### Exercise goal
Word for word, write out all of the entries that follow.

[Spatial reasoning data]

┏━━

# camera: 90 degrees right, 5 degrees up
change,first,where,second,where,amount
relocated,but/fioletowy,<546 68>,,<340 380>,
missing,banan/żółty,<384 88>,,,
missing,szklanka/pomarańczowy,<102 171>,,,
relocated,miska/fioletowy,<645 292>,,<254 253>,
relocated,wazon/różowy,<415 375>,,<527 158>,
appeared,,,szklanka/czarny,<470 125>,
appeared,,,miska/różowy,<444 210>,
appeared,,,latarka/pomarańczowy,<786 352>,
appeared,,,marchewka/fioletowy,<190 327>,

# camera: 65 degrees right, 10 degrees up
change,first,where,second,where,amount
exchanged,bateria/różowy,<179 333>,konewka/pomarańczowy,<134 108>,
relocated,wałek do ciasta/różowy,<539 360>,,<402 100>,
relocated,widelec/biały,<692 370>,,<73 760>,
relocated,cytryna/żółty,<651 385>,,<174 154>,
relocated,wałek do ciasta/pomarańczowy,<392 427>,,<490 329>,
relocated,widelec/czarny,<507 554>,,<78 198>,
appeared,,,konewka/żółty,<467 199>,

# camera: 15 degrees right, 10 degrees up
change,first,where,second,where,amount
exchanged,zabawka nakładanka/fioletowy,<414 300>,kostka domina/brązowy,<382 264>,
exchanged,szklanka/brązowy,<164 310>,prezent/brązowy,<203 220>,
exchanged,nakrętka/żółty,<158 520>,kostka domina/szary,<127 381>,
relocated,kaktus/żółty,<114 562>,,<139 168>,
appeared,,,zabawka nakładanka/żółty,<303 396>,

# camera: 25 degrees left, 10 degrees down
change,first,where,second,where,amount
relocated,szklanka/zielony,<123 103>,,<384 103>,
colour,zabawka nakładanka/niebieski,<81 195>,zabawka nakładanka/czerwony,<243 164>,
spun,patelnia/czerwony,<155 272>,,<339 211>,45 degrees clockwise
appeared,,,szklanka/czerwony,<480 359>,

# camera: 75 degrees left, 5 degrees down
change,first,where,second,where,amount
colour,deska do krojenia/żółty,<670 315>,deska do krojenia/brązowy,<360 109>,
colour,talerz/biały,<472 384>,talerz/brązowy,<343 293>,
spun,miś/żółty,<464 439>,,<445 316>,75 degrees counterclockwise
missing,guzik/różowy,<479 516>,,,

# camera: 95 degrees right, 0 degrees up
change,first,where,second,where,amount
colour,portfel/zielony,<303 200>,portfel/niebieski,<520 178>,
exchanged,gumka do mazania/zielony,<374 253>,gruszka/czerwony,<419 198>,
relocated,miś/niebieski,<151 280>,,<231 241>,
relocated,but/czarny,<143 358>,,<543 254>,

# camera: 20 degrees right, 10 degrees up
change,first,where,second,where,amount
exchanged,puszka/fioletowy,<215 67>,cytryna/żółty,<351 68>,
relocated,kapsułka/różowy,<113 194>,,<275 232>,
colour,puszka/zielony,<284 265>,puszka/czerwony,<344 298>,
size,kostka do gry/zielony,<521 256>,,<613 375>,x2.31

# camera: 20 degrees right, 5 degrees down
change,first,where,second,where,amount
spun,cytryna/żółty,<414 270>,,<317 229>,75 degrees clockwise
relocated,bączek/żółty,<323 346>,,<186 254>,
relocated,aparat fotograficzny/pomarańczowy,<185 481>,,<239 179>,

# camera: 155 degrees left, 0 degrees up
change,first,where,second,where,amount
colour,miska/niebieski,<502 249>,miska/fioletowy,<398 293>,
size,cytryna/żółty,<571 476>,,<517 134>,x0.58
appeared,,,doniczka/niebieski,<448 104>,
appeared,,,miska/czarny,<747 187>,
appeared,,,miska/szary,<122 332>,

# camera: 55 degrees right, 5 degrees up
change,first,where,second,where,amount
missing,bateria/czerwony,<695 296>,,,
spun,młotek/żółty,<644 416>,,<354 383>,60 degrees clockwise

┗━━

### Response
# camera: 90 degrees right, 5 degrees up
change,first,where,second,where,amount
relocated,but/fioletowy,<546 68>,,<340 380>,
missing,banan/żółty,<384 88>,,,
missing,szklanka/pomarańczowy,<102 171>,,,
relocated,miska/fioletowy,<645 292>,,<254 253>,
relocated,wazon/różowy,<415 375>,,<527 158>,
appeared,,,szklanka/czarny,<470 125>,
appeared,,,miska/różowy,<444 210>,
appeared,,,latarka/pomarańczowy,<786 352>,
appeared,,,marchewka/fioletowy,<190 327>,

# camera: 65 degrees right, 10 degrees up
change,first,where,second,where,amount
exchanged,bateria/różowy,<179 333>,konewka/pomarańczowy,<134 108>,
relocated,wałek do ciasta/różowy,<539 360>,,<402 100>,
relocated,widelec/biały,<692 370>,,<73 760>,
relocated,cytryna/żółty,<651 385>,,<174 154>,
relocated,wałek do ciasta/pomarańczowy,<392 427>,,<490 329>,
relocated,widelec/czarny,<507 554>,,<78 198>,
appeared,,,konewka/żółty,<467 199>,

# camera: 15 degrees right, 10 degrees up
change,first,where,second,where,amount
exchanged,zabawka nakładanka/fioletowy,<414 300>,kostka domina/brązowy,<382 264>,
exchanged,szklanka/brązowy,<164 310>,prezent/brązowy,<203 220>,
exchanged,nakrętka/żółty,<158 520>,kostka domina/szary,<127 381>,
relocated,kaktus/żółty,<114 562>,,<139 168>,
appeared,,,zabawka nakładanka/żółty,<303 396>,

# camera: 25 degrees left, 10 degrees down
change,first,where,second,where,amount
relocated,szklanka/zielony,<123 103>,,<384 103>,
colour,zabawka nakładanka/niebieski,<81 195>,zabawka nakładanka/czerwony,<243 164>,
spun,patelnia/czerwony,<155 272>,,<339 211>,45 degrees clockwise
appeared,,,szklanka/czerwony,<480 359>,

# camera: 75 degrees left, 5 degrees down
change,first,where,second,where,amount
colour,deska do krojenia/żółty,<670 315>,deska do krojenia/brązowy,<360 109>,
colour,talerz/biały,<472 384>,talerz/brązowy,<343 293>,
spun,miś/żółty,<464 439>,,<445 316>,75 degrees counterclockwise
missing,guzik/różowy,<479 516>,,,

# camera: 95 degrees right, 0 degrees up
change,first,where,second,where,amount
colour,portfel/zielony,<303 200>,portfel/niebieski,<520 178>,
exchanged,gumka do mazania/zielony,<374 253>,gruszka/czerwony,<419 198>,
relocated,miś/niebieski,<151 280>,,<231 241>,
relocated,but/czarny,<143 358>,,<543 254>,

# camera: 20 degrees right, 10 degrees up
change,first,where,second,where,amount
exchanged,puszka/fioletowy,<215 67>,cytryna/żółty,<351 68>,
relocated,kapsułka/różowy,<113 194>,,<275 232>,
colour,puszka/zielony,<284 265>,puszka/czerwony,<344 298>,
size,kostka do gry/zielony,<521 256>,,<613 375>,x2.31

# camera: 20 degrees right, 5 degrees down
change,first,where,second,where,amount
spun,cytryna/żółty,<414 270>,,<317 229>,75 degrees clockwise
relocated,bączek/żółty,<323 346>,,<186 254>,
relocated,aparat fotograficzny/pomarańczowy,<185 481>,,<239 179>,

# camera: 155 degrees left, 0 degrees up
change,first,where,second,where,amount
colour,miska/niebieski,<502 249>,miska/fioletowy,<398 293>,
size,cytryna/żółty,<571 476>,,<517 134>,x0.58
appeared,,,doniczka/niebieski,<448 104>,
appeared,,,miska/czarny,<747 187>,
appeared,,,miska/szary,<122 332>,

# camera: 55 degrees right, 5 degrees up
change,first,where,second,where,amount
missing,bateria/czerwony,<695 296>,,,
spun,młotek/żółty,<644 416>,,<354 383>,60 degrees clockwise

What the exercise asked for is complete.